▸ **EXCERPTED RECORDS**:

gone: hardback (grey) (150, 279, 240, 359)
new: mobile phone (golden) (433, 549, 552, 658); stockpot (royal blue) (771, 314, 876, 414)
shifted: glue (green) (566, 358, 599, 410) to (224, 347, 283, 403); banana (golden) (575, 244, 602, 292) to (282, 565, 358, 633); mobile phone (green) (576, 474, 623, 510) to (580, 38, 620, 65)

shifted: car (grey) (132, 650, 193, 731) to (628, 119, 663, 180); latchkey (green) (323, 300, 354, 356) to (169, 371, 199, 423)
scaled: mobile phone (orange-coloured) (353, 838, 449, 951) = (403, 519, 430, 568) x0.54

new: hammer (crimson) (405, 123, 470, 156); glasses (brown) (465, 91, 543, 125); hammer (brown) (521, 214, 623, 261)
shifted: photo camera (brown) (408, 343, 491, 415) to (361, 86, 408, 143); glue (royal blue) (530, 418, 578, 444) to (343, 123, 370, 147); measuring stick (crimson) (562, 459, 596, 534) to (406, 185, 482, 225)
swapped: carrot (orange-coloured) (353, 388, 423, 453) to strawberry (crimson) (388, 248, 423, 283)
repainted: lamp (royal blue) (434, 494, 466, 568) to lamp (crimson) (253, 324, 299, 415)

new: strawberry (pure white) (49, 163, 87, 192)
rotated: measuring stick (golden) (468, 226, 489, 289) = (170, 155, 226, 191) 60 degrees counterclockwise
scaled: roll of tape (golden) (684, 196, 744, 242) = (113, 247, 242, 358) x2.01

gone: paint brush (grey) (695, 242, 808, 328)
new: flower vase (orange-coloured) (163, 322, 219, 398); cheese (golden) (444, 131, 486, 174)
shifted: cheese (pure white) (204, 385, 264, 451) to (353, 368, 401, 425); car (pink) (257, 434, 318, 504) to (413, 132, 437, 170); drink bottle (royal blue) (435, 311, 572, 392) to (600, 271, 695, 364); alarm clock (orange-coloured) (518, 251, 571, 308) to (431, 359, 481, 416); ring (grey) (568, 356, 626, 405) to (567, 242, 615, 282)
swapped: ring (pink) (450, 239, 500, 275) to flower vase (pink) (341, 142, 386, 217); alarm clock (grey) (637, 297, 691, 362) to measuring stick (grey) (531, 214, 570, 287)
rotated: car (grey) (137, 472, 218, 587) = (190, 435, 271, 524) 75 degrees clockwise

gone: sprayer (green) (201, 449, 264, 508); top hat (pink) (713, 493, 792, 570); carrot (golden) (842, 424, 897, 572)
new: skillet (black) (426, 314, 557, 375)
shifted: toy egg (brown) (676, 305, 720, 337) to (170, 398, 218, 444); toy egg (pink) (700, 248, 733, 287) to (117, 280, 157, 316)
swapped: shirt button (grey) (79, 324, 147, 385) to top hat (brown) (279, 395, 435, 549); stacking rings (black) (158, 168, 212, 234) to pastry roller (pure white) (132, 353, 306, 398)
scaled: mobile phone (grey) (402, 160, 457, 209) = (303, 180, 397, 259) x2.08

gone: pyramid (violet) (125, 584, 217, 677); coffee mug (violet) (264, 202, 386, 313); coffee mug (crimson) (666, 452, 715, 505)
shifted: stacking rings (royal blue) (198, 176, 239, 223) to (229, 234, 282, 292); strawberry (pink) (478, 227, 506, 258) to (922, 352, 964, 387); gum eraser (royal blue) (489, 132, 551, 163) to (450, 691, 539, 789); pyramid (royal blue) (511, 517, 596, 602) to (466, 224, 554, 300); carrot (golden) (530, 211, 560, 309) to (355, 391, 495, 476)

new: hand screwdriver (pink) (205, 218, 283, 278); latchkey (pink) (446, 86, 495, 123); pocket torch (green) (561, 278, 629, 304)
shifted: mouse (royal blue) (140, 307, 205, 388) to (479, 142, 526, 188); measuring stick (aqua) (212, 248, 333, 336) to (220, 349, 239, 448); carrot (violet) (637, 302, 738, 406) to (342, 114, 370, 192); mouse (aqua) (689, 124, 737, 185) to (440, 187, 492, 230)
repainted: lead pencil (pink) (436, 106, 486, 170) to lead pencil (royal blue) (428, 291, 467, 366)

▸ **WHAT YOU NEED TO DO**: Exactly reproduce the lines that run from the line with "shifted: toy egg" through the last line of the records, inclusive.

▸ **SOLUTION**:
shifted: toy egg (brown) (676, 305, 720, 337) to (170, 398, 218, 444); toy egg (pink) (700, 248, 733, 287) to (117, 280, 157, 316)
swapped: shirt button (grey) (79, 324, 147, 385) to top hat (brown) (279, 395, 435, 549); stacking rings (black) (158, 168, 212, 234) to pastry roller (pure white) (132, 353, 306, 398)
scaled: mobile phone (grey) (402, 160, 457, 209) = (303, 180, 397, 259) x2.08

gone: pyramid (violet) (125, 584, 217, 677); coffee mug (violet) (264, 202, 386, 313); coffee mug (crimson) (666, 452, 715, 505)
shifted: stacking rings (royal blue) (198, 176, 239, 223) to (229, 234, 282, 292); strawberry (pink) (478, 227, 506, 258) to (922, 352, 964, 387); gum eraser (royal blue) (489, 132, 551, 163) to (450, 691, 539, 789); pyramid (royal blue) (511, 517, 596, 602) to (466, 224, 554, 300); carrot (golden) (530, 211, 560, 309) to (355, 391, 495, 476)

new: hand screwdriver (pink) (205, 218, 283, 278); latchkey (pink) (446, 86, 495, 123); pocket torch (green) (561, 278, 629, 304)
shifted: mouse (royal blue) (140, 307, 205, 388) to (479, 142, 526, 188); measuring stick (aqua) (212, 248, 333, 336) to (220, 349, 239, 448); carrot (violet) (637, 302, 738, 406) to (342, 114, 370, 192); mouse (aqua) (689, 124, 737, 185) to (440, 187, 492, 230)
repainted: lead pencil (pink) (436, 106, 486, 170) to lead pencil (royal blue) (428, 291, 467, 366)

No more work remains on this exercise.